** Opening EXERCISE DATA block **

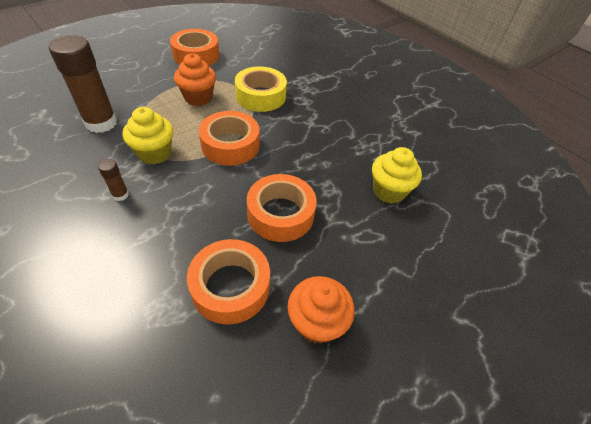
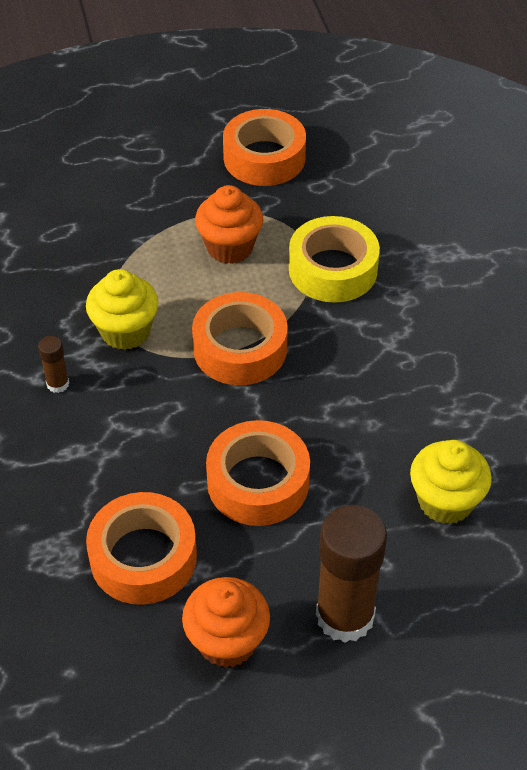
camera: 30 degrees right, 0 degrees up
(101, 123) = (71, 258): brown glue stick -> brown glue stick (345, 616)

** Closing EXERCISE DATA block **
** Opening EXERCISE DATA block **

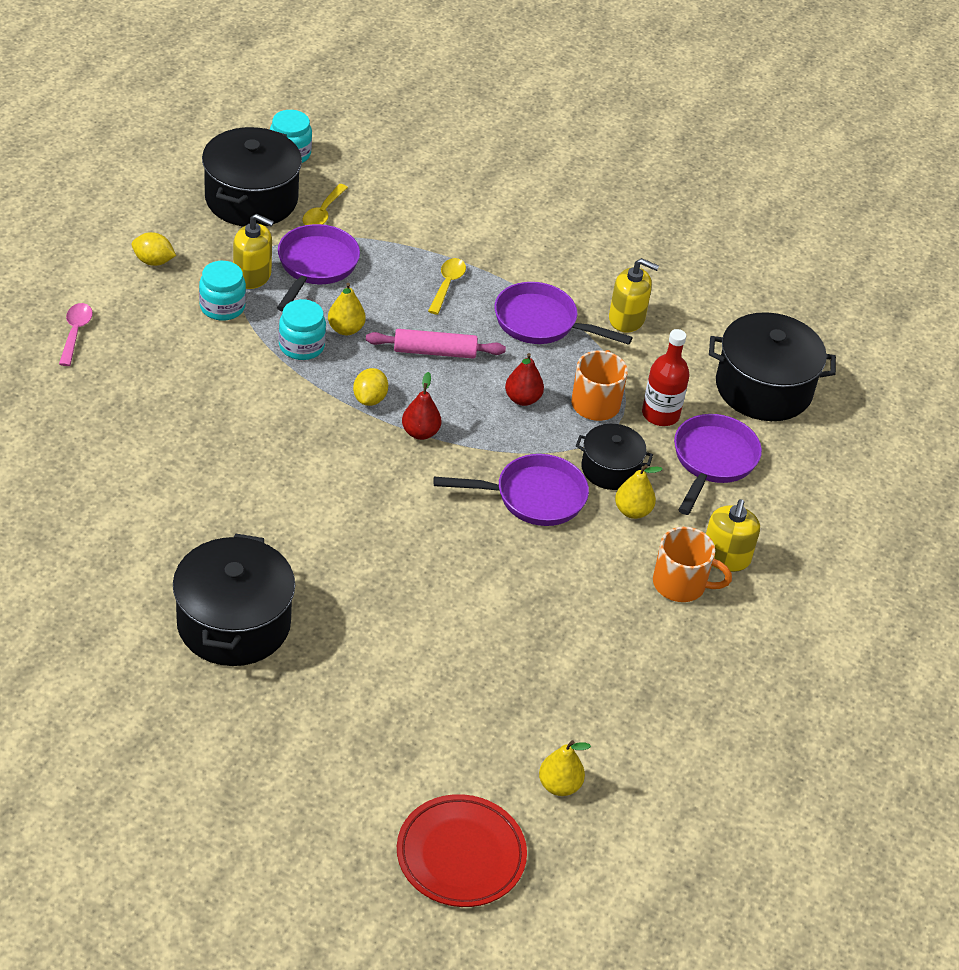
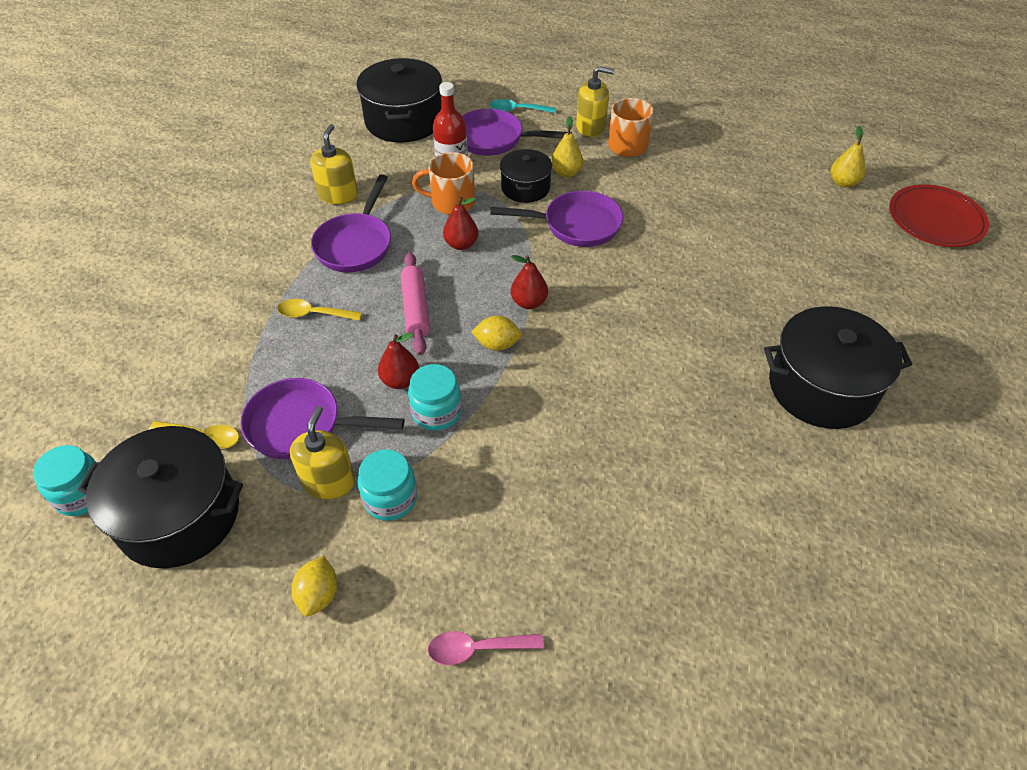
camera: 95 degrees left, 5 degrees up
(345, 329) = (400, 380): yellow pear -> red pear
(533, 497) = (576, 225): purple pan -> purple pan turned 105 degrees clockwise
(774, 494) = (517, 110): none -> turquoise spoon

** Closing EXERCISE DATA block **
** Opening EXERCISE DATA block **

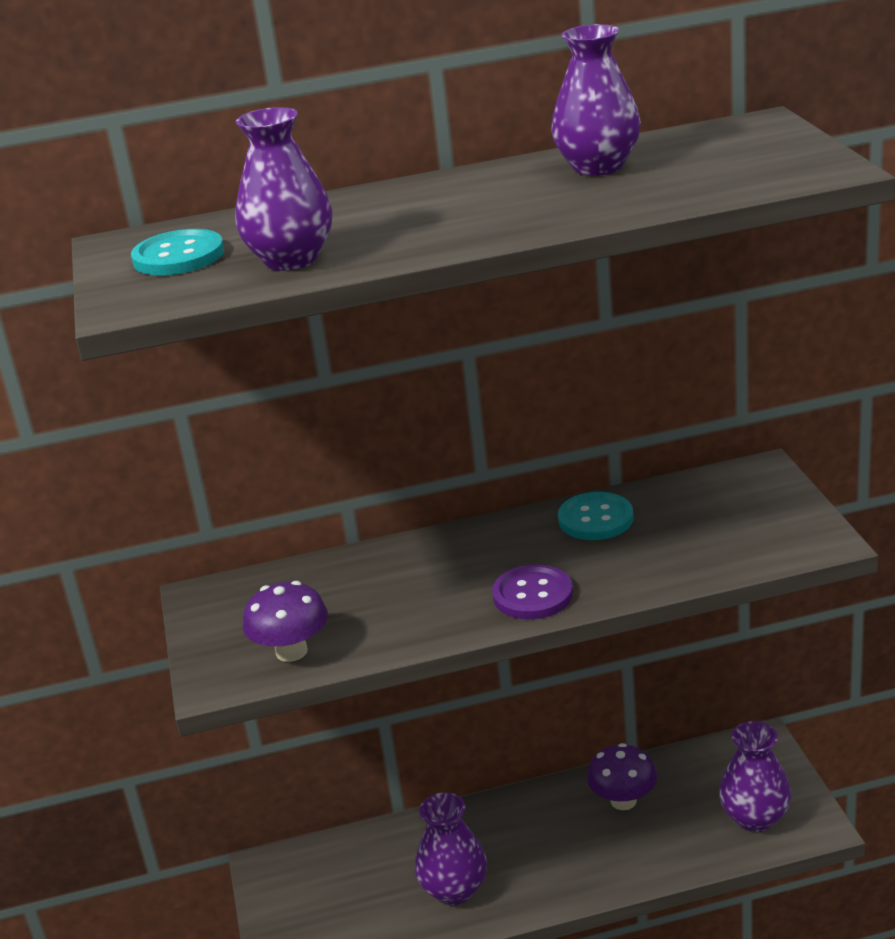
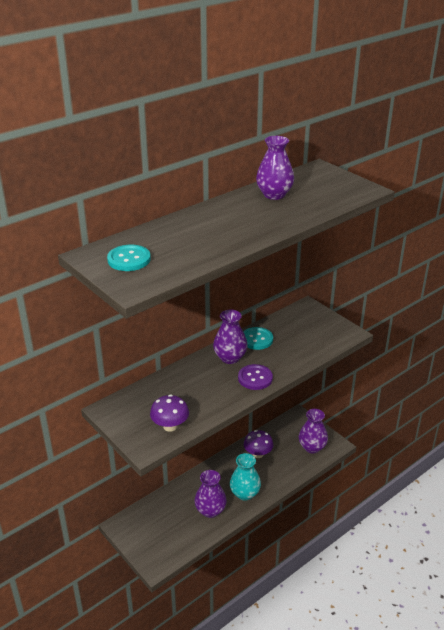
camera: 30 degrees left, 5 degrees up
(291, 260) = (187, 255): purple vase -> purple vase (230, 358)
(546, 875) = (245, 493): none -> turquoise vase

** Closing EXERCISE DATA block **

DESCRIPTION OF THE TASK:
Copy out precisely the lines from the line with "camera: 30 degrees right, 0 degrees up" to the line with "(101, 123) = (71, 258): brown" in the material above, including those two lines and omitting all the rest.

RESPONSE BOX:
camera: 30 degrees right, 0 degrees up
(101, 123) = (71, 258): brown glue stick -> brown glue stick (345, 616)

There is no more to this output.